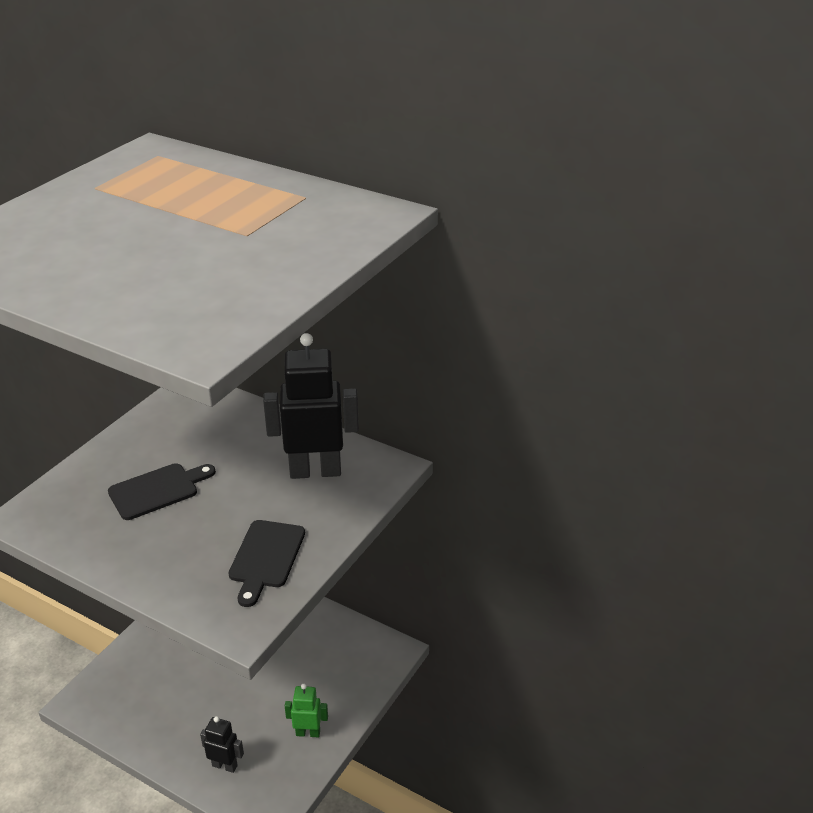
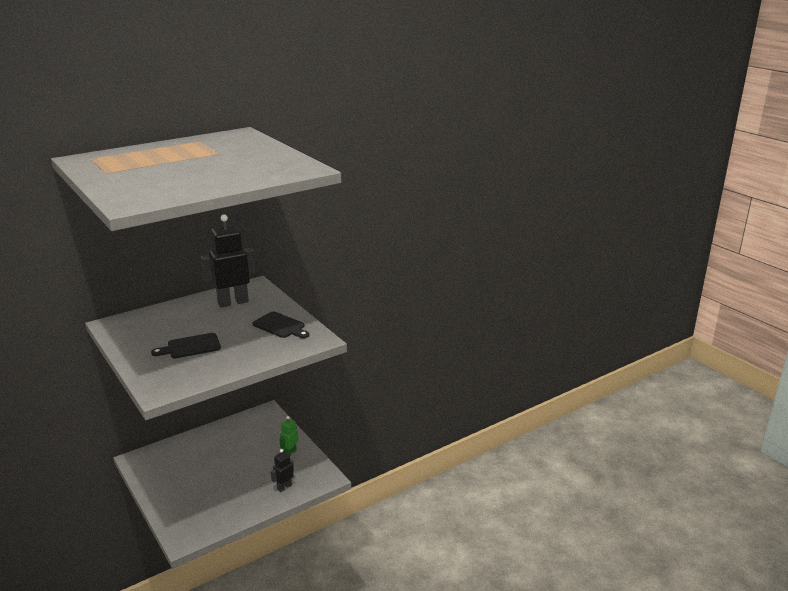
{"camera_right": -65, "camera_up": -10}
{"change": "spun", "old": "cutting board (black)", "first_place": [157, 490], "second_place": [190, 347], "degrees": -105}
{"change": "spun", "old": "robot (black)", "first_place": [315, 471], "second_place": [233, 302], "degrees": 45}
*-*-*
### Task goal:
Omit pictures; set down the rest of the material word for word.

### Task solution:
{"camera_right": -65, "camera_up": -10}
{"change": "spun", "old": "cutting board (black)", "first_place": [157, 490], "second_place": [190, 347], "degrees": -105}
{"change": "spun", "old": "robot (black)", "first_place": [315, 471], "second_place": [233, 302], "degrees": 45}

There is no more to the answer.